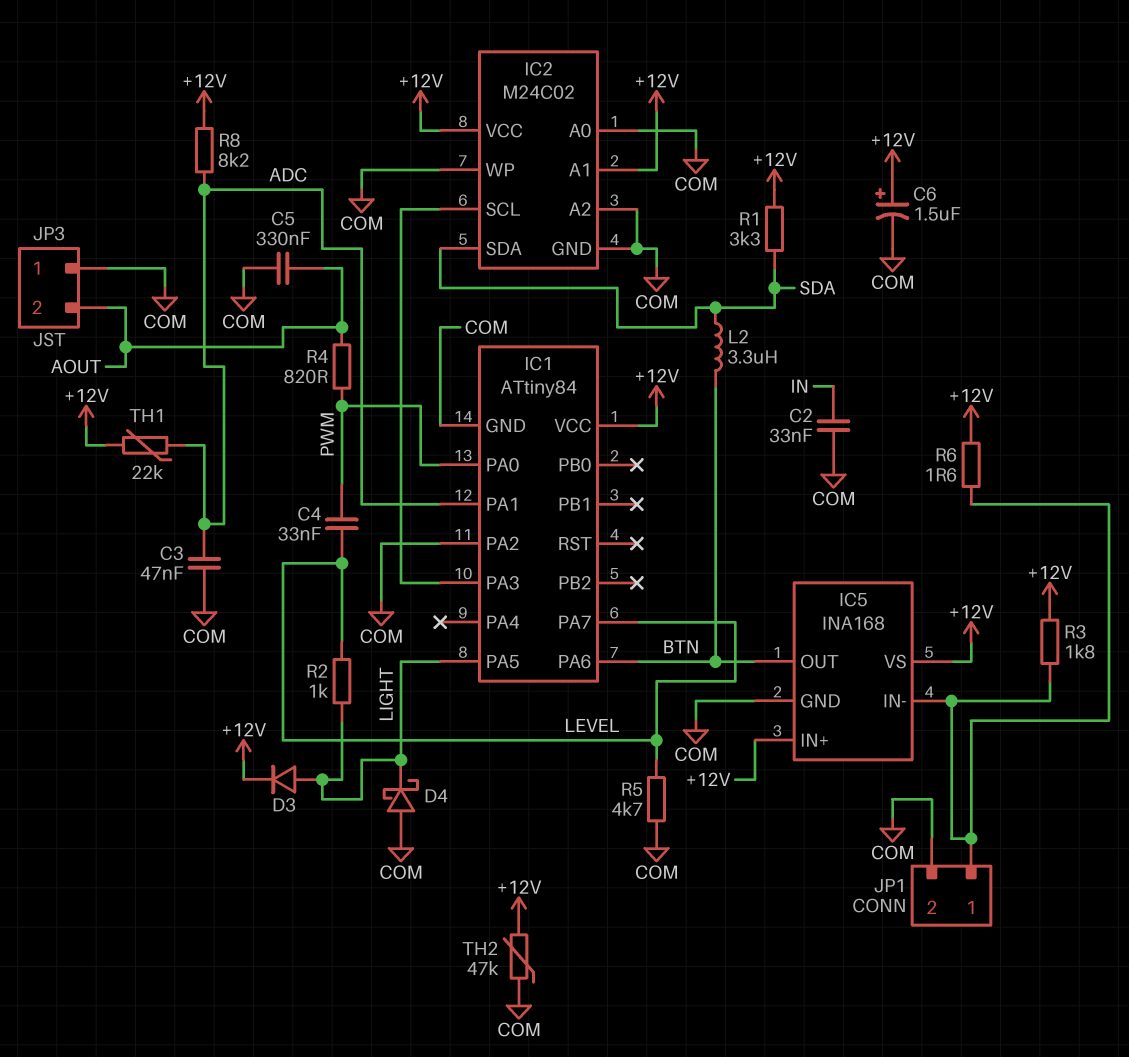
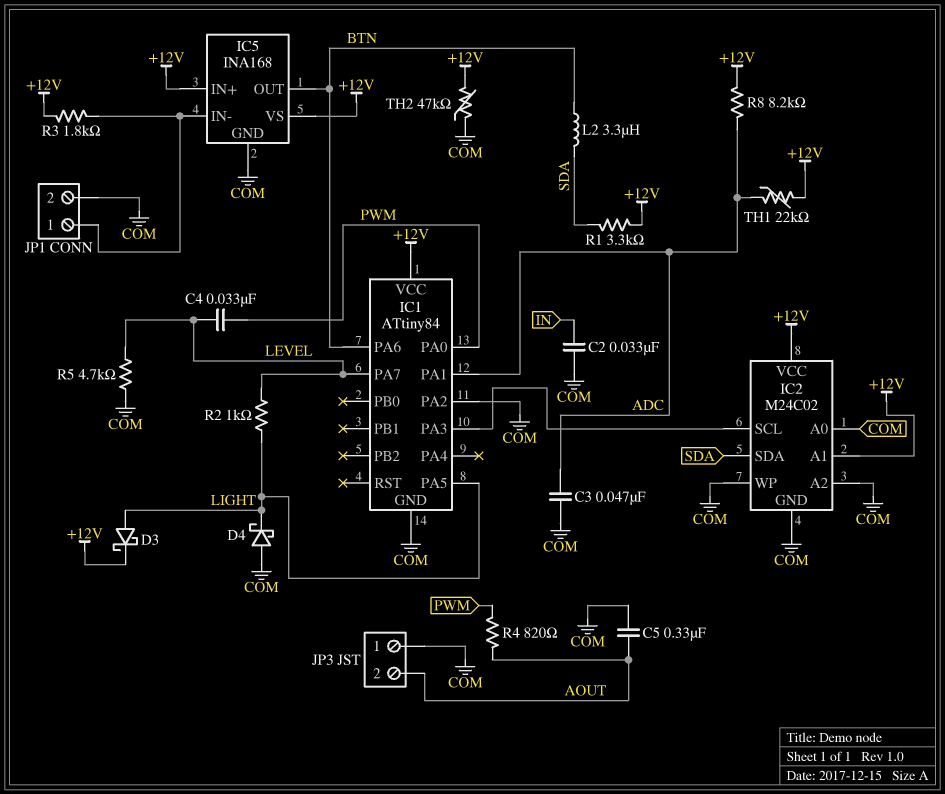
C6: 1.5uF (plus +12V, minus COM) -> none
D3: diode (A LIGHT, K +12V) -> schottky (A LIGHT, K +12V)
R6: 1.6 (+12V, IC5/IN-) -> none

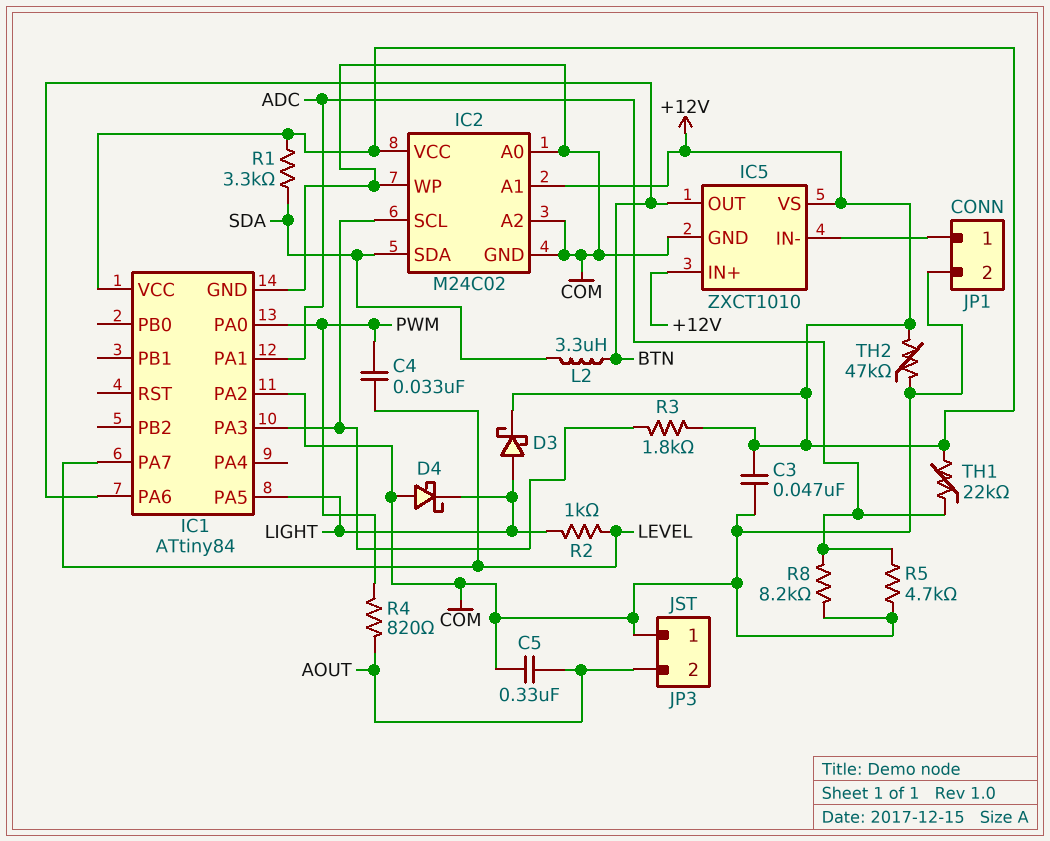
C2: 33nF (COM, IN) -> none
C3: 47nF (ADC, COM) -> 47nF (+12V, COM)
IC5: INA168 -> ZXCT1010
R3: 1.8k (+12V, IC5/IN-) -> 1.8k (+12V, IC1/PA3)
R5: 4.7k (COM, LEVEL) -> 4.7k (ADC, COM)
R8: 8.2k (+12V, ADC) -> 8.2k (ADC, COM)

● ● ●

Exercise. Every line of the material above should be repeated exactly, except for the pictures.

Exercise answer.
C6: 1.5uF (plus +12V, minus COM) -> none
D3: diode (A LIGHT, K +12V) -> schottky (A LIGHT, K +12V)
R6: 1.6 (+12V, IC5/IN-) -> none

C2: 33nF (COM, IN) -> none
C3: 47nF (ADC, COM) -> 47nF (+12V, COM)
IC5: INA168 -> ZXCT1010
R3: 1.8k (+12V, IC5/IN-) -> 1.8k (+12V, IC1/PA3)
R5: 4.7k (COM, LEVEL) -> 4.7k (ADC, COM)
R8: 8.2k (+12V, ADC) -> 8.2k (ADC, COM)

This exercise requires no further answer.